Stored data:
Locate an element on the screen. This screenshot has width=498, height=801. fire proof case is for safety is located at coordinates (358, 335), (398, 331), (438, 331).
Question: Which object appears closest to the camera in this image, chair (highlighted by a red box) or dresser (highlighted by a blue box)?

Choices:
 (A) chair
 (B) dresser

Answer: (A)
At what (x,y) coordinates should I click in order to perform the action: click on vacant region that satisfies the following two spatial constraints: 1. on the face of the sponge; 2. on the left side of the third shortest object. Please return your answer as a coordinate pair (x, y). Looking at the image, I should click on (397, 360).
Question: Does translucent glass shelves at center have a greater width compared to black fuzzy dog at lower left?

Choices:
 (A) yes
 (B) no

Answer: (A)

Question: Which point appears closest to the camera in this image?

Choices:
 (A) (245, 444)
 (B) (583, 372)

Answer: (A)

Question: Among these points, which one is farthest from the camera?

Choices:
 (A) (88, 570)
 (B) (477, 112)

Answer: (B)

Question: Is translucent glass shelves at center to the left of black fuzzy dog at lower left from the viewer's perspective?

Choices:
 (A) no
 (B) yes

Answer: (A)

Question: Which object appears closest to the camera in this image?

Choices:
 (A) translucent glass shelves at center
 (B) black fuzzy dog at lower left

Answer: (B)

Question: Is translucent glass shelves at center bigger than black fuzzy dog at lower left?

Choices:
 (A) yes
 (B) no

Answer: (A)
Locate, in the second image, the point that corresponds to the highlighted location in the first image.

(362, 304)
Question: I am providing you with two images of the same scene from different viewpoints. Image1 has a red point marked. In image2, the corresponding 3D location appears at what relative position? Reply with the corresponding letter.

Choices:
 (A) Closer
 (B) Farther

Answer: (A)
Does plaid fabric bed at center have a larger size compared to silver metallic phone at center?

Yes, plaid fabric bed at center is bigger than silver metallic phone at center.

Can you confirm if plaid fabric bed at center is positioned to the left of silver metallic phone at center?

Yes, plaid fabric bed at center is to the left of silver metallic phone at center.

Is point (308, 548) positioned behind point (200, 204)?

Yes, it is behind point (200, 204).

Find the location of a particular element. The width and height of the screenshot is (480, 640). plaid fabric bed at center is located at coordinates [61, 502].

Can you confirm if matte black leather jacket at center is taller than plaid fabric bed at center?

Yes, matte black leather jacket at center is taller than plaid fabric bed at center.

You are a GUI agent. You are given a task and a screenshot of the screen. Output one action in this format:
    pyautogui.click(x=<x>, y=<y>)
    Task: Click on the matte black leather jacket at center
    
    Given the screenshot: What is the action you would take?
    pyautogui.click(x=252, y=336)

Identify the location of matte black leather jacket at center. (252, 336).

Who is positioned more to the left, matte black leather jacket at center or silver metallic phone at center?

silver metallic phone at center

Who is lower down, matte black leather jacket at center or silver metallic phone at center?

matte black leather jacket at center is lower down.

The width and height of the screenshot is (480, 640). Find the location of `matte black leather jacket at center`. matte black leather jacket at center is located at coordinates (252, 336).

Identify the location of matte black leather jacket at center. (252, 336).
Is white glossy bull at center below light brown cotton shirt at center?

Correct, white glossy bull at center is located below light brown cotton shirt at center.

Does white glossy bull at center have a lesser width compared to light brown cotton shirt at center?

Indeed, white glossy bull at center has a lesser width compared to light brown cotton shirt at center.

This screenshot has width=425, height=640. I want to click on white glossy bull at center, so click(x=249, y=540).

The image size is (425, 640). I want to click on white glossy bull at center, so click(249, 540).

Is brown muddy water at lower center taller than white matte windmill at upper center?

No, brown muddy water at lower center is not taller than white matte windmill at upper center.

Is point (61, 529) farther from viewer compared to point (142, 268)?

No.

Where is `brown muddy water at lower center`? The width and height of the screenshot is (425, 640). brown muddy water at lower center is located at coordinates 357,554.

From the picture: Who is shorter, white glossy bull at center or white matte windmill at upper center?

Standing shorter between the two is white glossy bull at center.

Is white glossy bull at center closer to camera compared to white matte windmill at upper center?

== What is needed ==
Copy out the listing word for word, every line of it.

== Expected answer ==
Locate an element on the screen. This screenshot has width=498, height=801. fire proof case is for safety is located at coordinates (358, 335), (398, 331), (438, 331).
Question: Which object appears closest to the camera in this image, chair (highlighted by a red box) or dresser (highlighted by a blue box)?

Choices:
 (A) chair
 (B) dresser

Answer: (A)
At what (x,y) coordinates should I click in order to perform the action: click on vacant region that satisfies the following two spatial constraints: 1. on the face of the sponge; 2. on the left side of the third shortest object. Please return your answer as a coordinate pair (x, y). Looking at the image, I should click on (397, 360).
Question: Does translucent glass shelves at center have a greater width compared to black fuzzy dog at lower left?

Choices:
 (A) yes
 (B) no

Answer: (A)

Question: Which point appears closest to the camera in this image?

Choices:
 (A) (245, 444)
 (B) (583, 372)

Answer: (A)

Question: Among these points, which one is farthest from the camera?

Choices:
 (A) (88, 570)
 (B) (477, 112)

Answer: (B)

Question: Is translucent glass shelves at center to the left of black fuzzy dog at lower left from the viewer's perspective?

Choices:
 (A) no
 (B) yes

Answer: (A)

Question: Which object appears closest to the camera in this image?

Choices:
 (A) translucent glass shelves at center
 (B) black fuzzy dog at lower left

Answer: (B)

Question: Is translucent glass shelves at center bigger than black fuzzy dog at lower left?

Choices:
 (A) yes
 (B) no

Answer: (A)
Locate, in the second image, the point that corresponds to the highlighted location in the first image.

(362, 304)
Question: I am providing you with two images of the same scene from different viewpoints. Image1 has a red point marked. In image2, the corresponding 3D location appears at what relative position? Reply with the corresponding letter.

Choices:
 (A) Closer
 (B) Farther

Answer: (A)
Does plaid fabric bed at center have a larger size compared to silver metallic phone at center?

Yes, plaid fabric bed at center is bigger than silver metallic phone at center.

Can you confirm if plaid fabric bed at center is positioned to the left of silver metallic phone at center?

Yes, plaid fabric bed at center is to the left of silver metallic phone at center.

Is point (308, 548) positioned behind point (200, 204)?

Yes, it is behind point (200, 204).

Find the location of a particular element. The width and height of the screenshot is (480, 640). plaid fabric bed at center is located at coordinates [61, 502].

Can you confirm if matte black leather jacket at center is taller than plaid fabric bed at center?

Yes, matte black leather jacket at center is taller than plaid fabric bed at center.

You are a GUI agent. You are given a task and a screenshot of the screen. Output one action in this format:
    pyautogui.click(x=<x>, y=<y>)
    Task: Click on the matte black leather jacket at center
    
    Given the screenshot: What is the action you would take?
    pyautogui.click(x=252, y=336)

Identify the location of matte black leather jacket at center. (252, 336).

Who is positioned more to the left, matte black leather jacket at center or silver metallic phone at center?

silver metallic phone at center

Who is lower down, matte black leather jacket at center or silver metallic phone at center?

matte black leather jacket at center is lower down.

The width and height of the screenshot is (480, 640). Find the location of `matte black leather jacket at center`. matte black leather jacket at center is located at coordinates (252, 336).

Identify the location of matte black leather jacket at center. (252, 336).
Is white glossy bull at center below light brown cotton shirt at center?

Correct, white glossy bull at center is located below light brown cotton shirt at center.

Does white glossy bull at center have a lesser width compared to light brown cotton shirt at center?

Indeed, white glossy bull at center has a lesser width compared to light brown cotton shirt at center.

This screenshot has width=425, height=640. I want to click on white glossy bull at center, so click(x=249, y=540).

The image size is (425, 640). I want to click on white glossy bull at center, so click(249, 540).

Is brown muddy water at lower center taller than white matte windmill at upper center?

No, brown muddy water at lower center is not taller than white matte windmill at upper center.

Is point (61, 529) farther from viewer compared to point (142, 268)?

No.

Where is `brown muddy water at lower center`? The width and height of the screenshot is (425, 640). brown muddy water at lower center is located at coordinates 357,554.

From the picture: Who is shorter, white glossy bull at center or white matte windmill at upper center?

Standing shorter between the two is white glossy bull at center.

Is white glossy bull at center closer to camera compared to white matte windmill at upper center?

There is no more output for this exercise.